TASK: In the entries that follow, the first line to write out is the one containing "(480, 149) = (450, 112): orange", and the last is the one containing "(661, 276) = (706, 166): orange tape -> none". Reproduce that stretch exactly, with nothing before or after it.

THE INPUT:
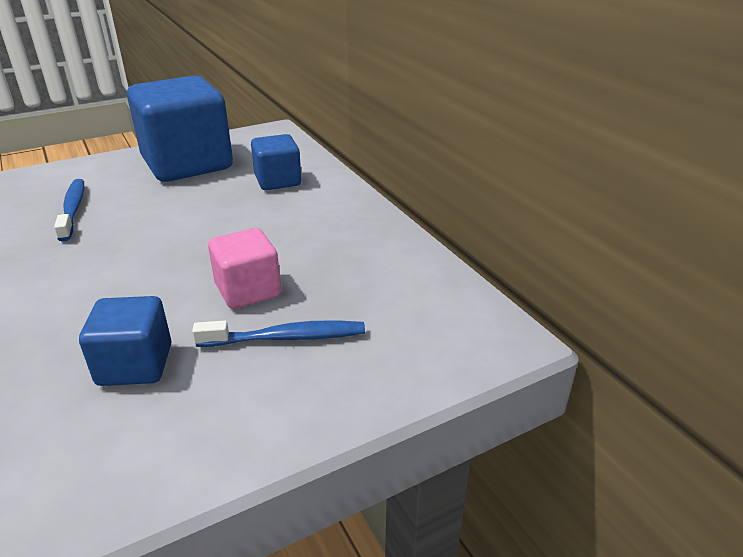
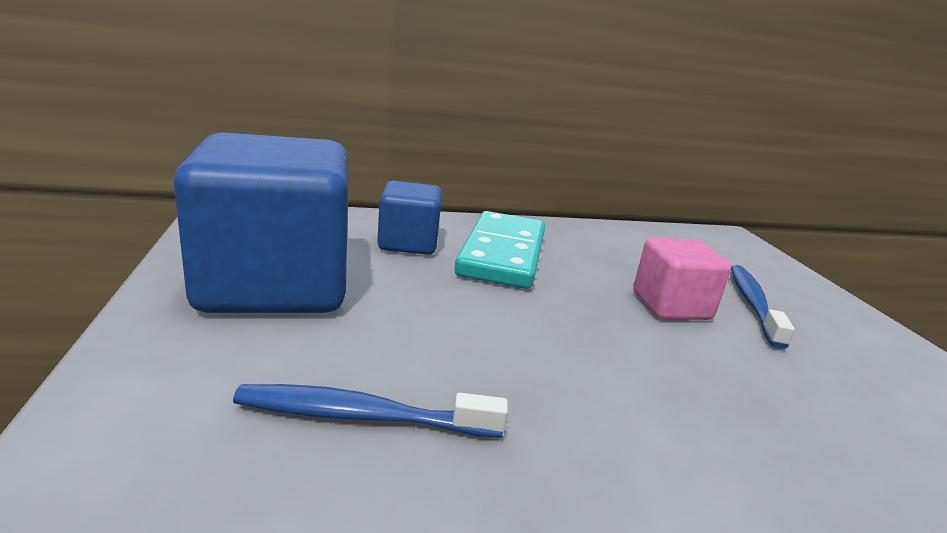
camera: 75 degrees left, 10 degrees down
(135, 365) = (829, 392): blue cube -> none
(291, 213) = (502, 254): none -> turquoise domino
...
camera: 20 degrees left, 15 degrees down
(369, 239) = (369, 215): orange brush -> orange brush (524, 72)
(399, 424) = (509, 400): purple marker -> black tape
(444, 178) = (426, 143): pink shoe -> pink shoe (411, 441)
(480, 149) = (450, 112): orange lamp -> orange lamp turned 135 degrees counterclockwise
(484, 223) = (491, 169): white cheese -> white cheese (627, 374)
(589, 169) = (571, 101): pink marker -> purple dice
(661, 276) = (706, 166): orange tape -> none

TASK SOLUTION:
(480, 149) = (450, 112): orange lamp -> orange lamp turned 135 degrees counterclockwise
(484, 223) = (491, 169): white cheese -> white cheese (627, 374)
(589, 169) = (571, 101): pink marker -> purple dice
(661, 276) = (706, 166): orange tape -> none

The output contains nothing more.